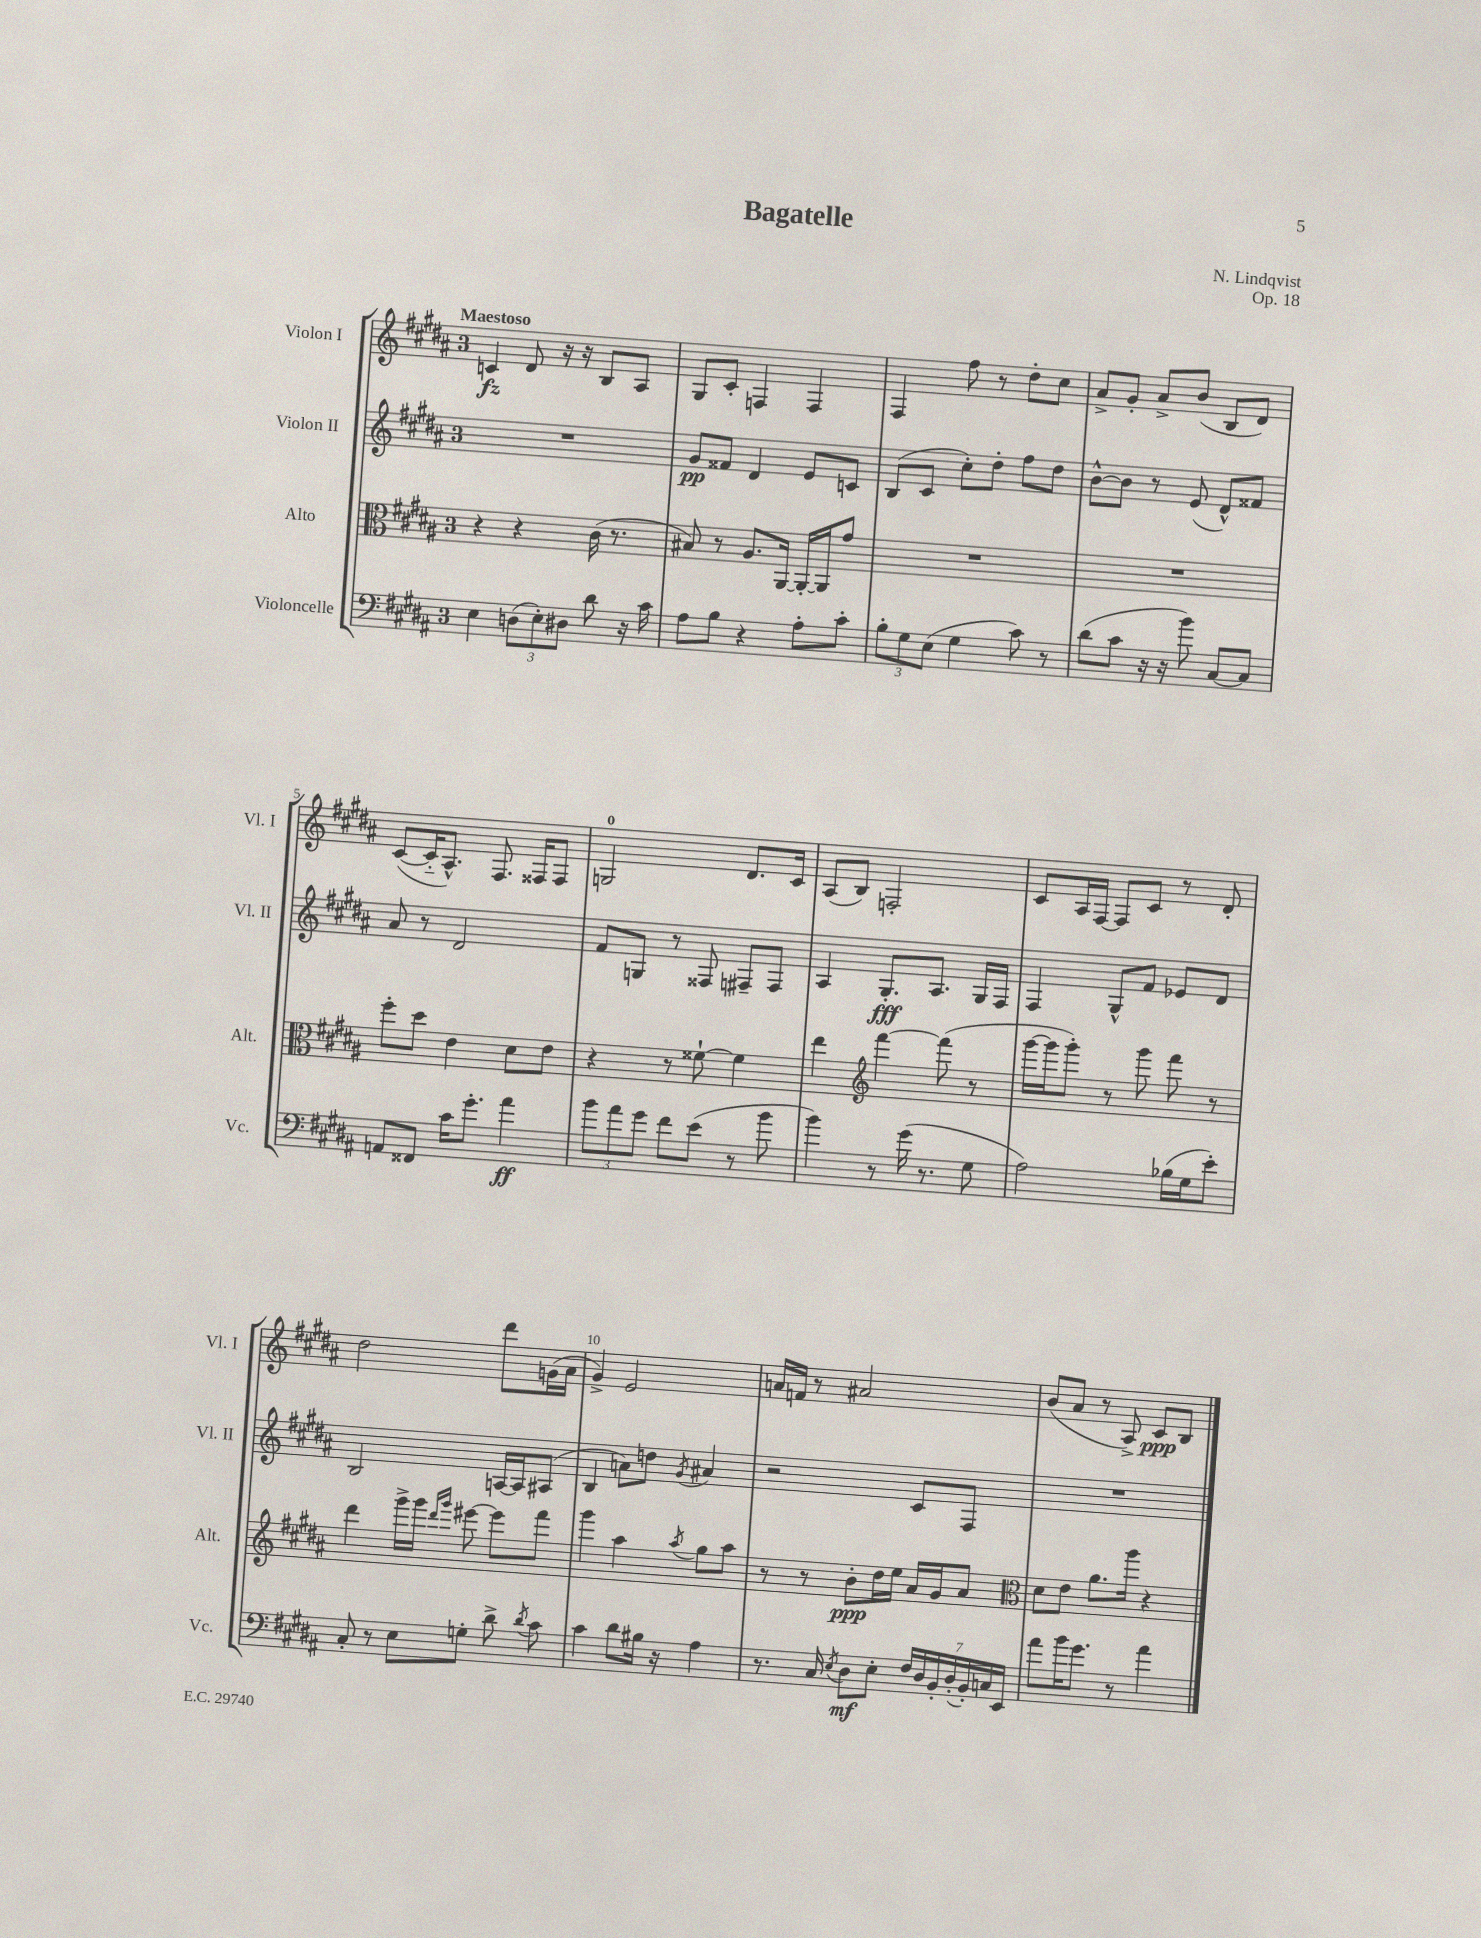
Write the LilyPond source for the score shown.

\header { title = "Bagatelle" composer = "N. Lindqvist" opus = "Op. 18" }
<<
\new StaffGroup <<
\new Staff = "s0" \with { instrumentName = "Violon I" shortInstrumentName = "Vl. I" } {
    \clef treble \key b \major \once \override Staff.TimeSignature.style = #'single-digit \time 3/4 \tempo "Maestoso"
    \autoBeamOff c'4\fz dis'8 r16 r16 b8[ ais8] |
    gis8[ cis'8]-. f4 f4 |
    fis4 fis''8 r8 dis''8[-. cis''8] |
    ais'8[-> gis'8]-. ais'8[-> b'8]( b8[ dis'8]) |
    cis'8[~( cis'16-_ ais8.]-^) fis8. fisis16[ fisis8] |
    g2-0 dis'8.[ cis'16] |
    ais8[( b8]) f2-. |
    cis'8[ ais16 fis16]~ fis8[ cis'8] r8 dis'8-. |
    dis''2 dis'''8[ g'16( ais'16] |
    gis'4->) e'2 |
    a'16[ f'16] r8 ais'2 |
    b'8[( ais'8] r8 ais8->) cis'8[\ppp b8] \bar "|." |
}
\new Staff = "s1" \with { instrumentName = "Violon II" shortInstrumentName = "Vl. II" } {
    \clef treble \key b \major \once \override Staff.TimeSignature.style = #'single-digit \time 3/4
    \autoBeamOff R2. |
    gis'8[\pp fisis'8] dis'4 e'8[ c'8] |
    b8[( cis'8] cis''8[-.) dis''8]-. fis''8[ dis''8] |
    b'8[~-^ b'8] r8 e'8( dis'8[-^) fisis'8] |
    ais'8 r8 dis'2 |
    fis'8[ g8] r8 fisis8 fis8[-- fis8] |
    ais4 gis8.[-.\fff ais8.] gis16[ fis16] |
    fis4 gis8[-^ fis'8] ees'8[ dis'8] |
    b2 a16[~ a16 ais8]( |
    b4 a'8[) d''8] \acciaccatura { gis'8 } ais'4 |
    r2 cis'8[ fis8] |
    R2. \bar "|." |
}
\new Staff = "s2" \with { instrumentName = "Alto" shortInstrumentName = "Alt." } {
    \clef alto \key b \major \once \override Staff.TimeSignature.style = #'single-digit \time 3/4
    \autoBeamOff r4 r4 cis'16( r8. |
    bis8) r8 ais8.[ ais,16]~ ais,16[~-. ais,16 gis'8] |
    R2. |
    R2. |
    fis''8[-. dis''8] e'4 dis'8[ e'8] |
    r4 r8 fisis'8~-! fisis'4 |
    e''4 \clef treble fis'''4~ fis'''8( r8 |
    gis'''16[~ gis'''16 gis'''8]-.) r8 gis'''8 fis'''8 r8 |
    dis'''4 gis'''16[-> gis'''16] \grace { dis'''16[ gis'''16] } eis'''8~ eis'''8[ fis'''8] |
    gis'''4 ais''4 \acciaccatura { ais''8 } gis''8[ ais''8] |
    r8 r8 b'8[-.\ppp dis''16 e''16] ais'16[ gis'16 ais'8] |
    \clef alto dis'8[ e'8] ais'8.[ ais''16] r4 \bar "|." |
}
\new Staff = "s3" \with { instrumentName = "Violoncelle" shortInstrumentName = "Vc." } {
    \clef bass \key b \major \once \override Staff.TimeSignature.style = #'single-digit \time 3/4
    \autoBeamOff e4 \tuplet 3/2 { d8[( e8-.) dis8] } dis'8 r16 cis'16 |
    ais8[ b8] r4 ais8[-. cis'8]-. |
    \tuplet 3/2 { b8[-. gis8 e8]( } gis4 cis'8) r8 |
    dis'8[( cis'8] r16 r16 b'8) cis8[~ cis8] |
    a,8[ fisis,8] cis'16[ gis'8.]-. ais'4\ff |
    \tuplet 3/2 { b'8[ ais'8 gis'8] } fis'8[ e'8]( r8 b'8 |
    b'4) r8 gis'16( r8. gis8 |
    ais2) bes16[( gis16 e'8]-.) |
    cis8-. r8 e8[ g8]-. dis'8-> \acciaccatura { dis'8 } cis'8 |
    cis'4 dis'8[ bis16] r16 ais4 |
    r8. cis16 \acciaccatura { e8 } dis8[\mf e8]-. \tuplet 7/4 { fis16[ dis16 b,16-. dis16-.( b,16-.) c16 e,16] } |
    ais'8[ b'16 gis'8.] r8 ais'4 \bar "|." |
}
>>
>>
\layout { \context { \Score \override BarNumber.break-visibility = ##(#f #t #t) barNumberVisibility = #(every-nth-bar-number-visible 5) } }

* Aim of the task *
How many lines of the records contain the word "treble"? Give only the number.

* The result *
3